Dataset records START

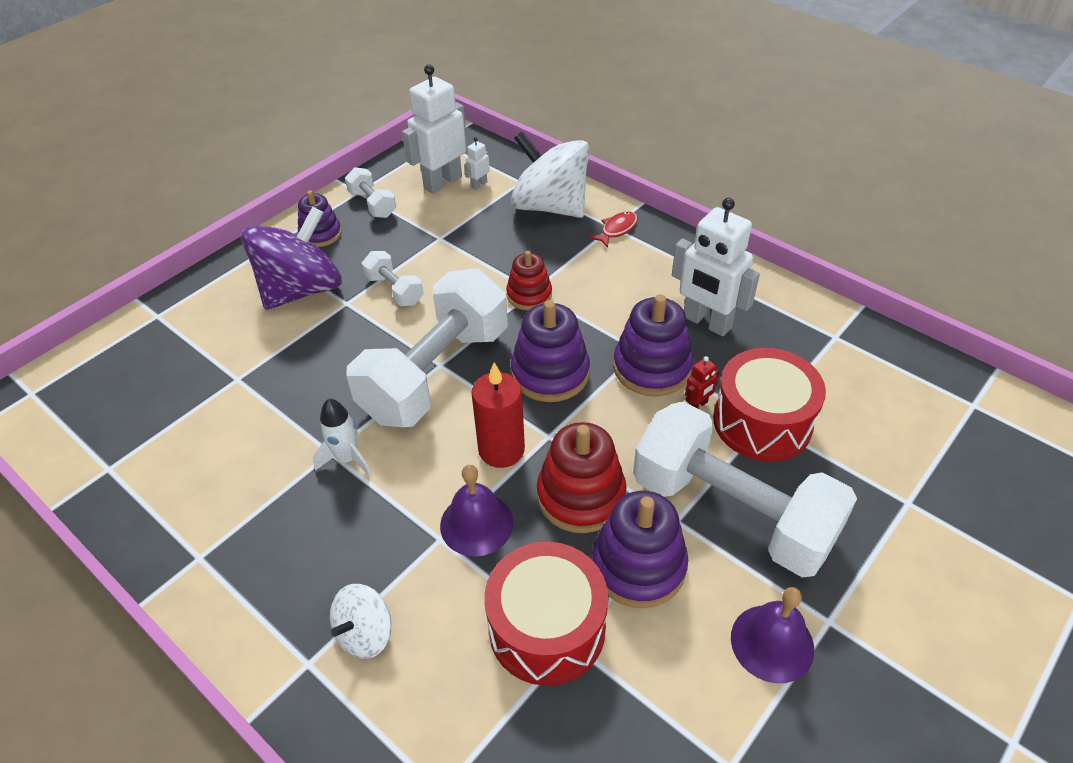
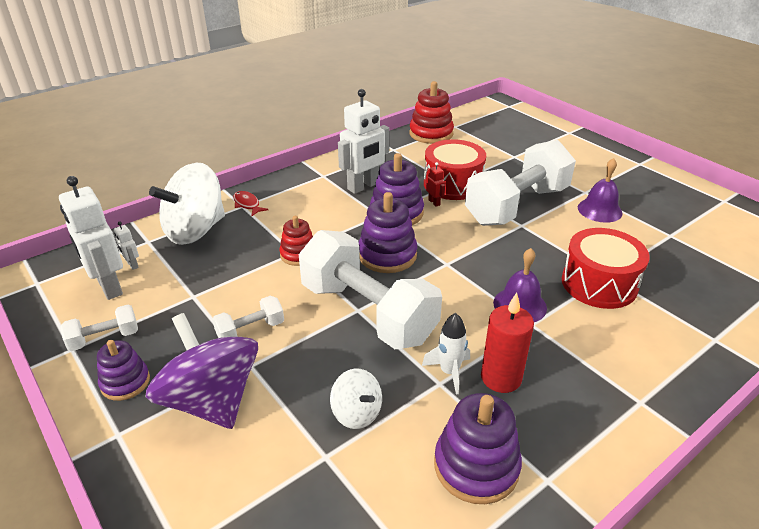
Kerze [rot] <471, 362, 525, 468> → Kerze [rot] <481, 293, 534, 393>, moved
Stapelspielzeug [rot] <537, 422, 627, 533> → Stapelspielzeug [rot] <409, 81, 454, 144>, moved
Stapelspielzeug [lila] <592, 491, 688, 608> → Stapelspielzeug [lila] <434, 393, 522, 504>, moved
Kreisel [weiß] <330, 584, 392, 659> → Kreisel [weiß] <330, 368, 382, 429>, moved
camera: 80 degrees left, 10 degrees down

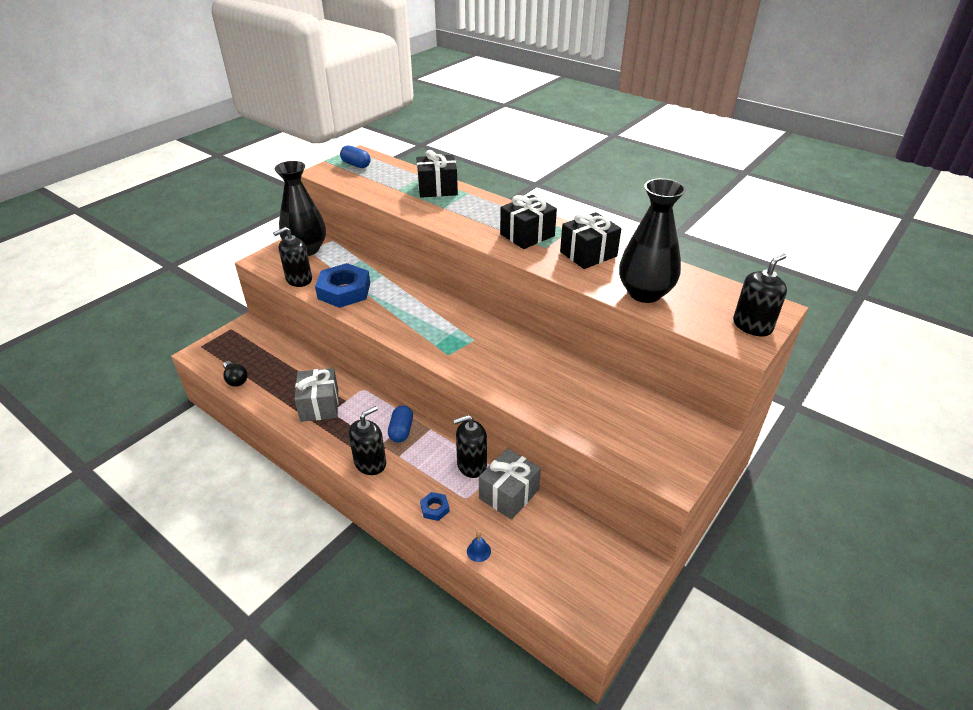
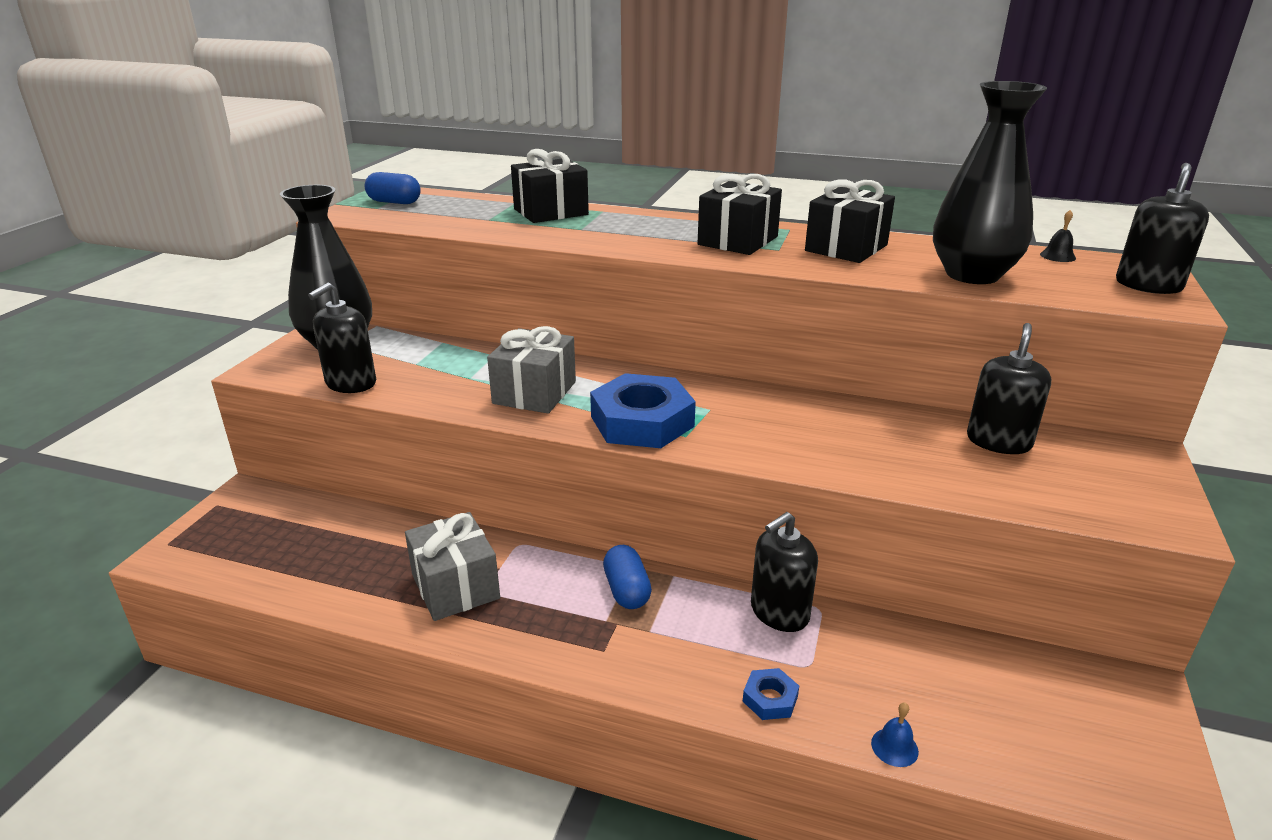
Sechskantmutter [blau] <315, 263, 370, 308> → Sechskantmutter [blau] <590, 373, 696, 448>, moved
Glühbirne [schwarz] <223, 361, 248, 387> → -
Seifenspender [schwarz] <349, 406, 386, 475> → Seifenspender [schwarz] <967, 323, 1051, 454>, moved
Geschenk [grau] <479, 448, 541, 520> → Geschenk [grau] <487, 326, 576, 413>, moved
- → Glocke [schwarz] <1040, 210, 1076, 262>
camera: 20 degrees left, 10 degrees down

Dataset records END
Dataset records START

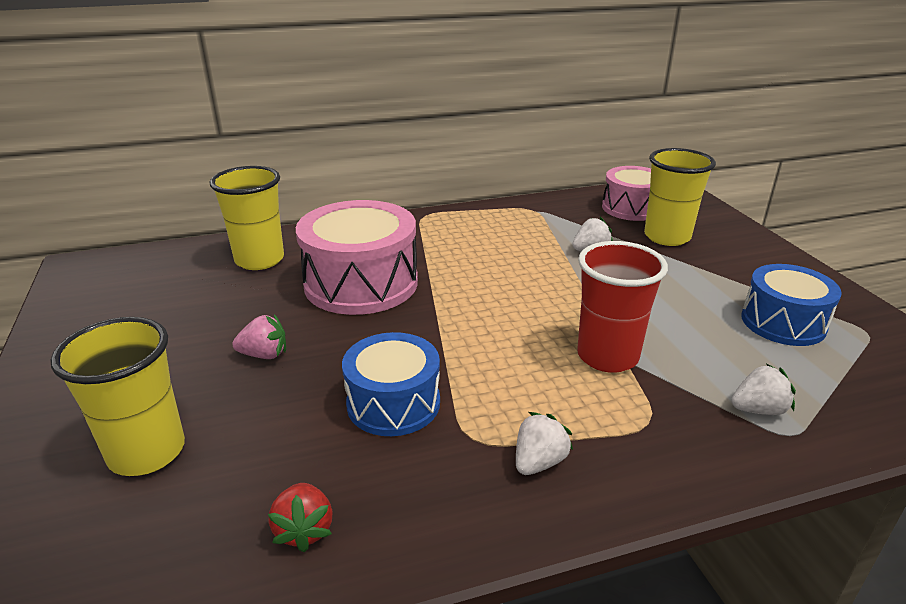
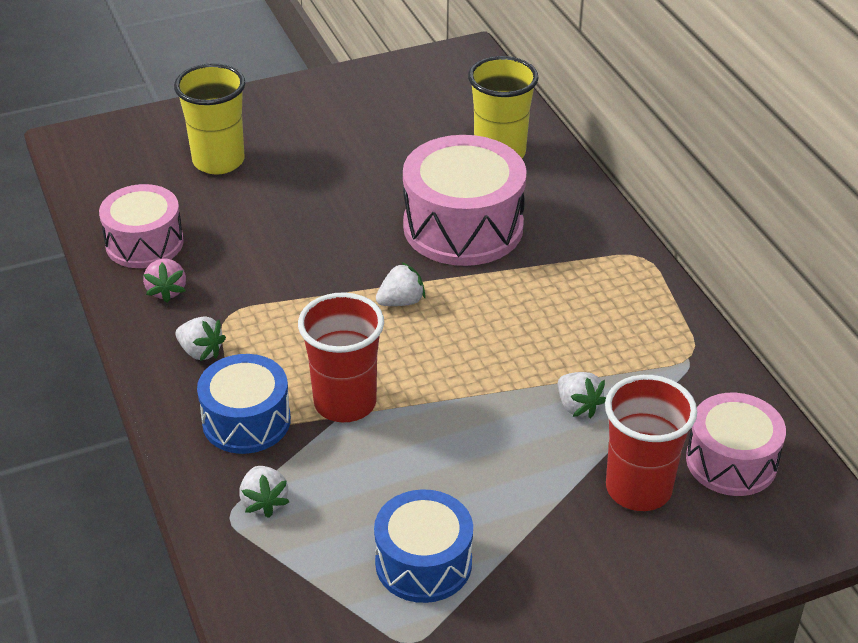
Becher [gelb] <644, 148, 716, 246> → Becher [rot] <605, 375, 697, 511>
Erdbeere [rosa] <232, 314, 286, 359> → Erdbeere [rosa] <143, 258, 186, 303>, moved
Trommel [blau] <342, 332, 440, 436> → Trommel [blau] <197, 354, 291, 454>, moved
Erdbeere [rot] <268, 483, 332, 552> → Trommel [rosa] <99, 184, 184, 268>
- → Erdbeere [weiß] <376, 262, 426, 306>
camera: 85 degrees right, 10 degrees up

Dataset records END

◆ **Exercise objective**: Scan the records above for the string "Stapelspielzeug", then report every line that contains it.

◆ **Exercise solution**:
Stapelspielzeug [rot] <537, 422, 627, 533> → Stapelspielzeug [rot] <409, 81, 454, 144>, moved
Stapelspielzeug [lila] <592, 491, 688, 608> → Stapelspielzeug [lila] <434, 393, 522, 504>, moved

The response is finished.